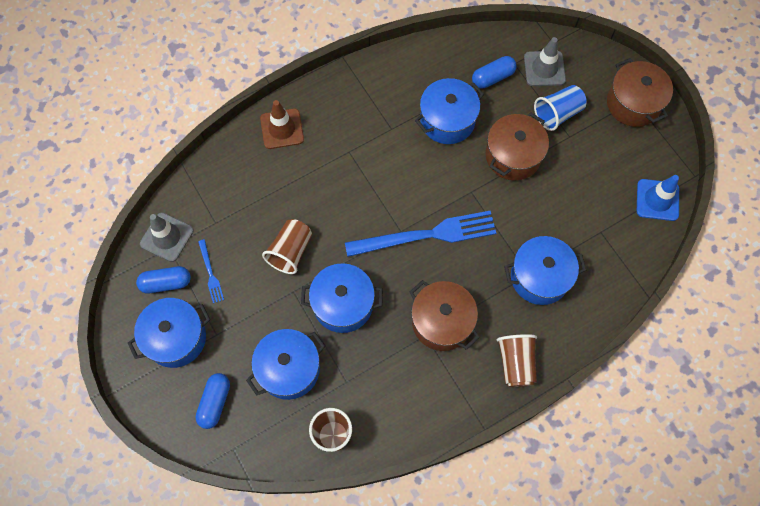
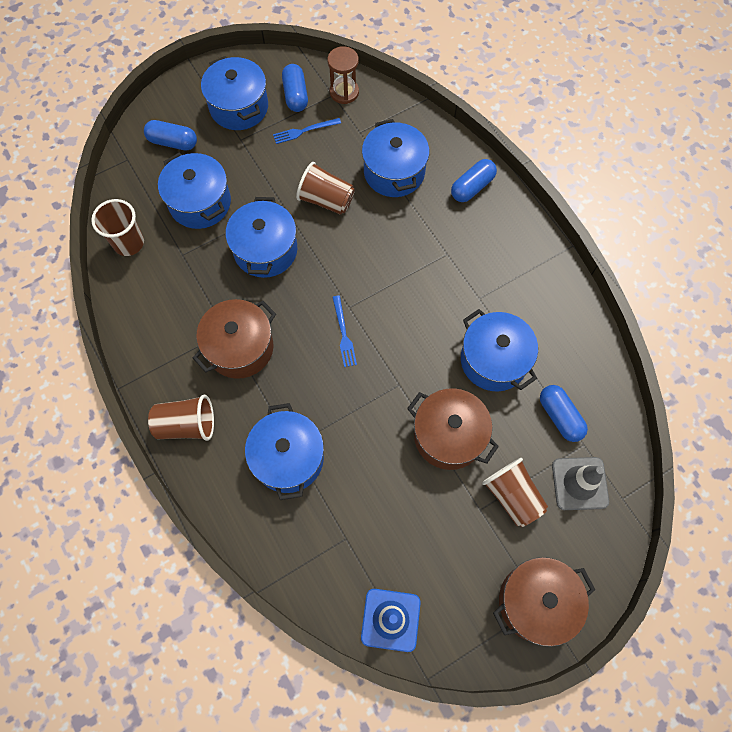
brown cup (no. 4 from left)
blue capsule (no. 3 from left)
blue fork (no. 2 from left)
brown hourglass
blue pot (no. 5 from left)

######

> [What this task involves]: Could you find every line in the records above that contains the word "blue" and copy it?

> [Written answer]:
blue capsule (no. 3 from left)
blue fork (no. 2 from left)
blue pot (no. 5 from left)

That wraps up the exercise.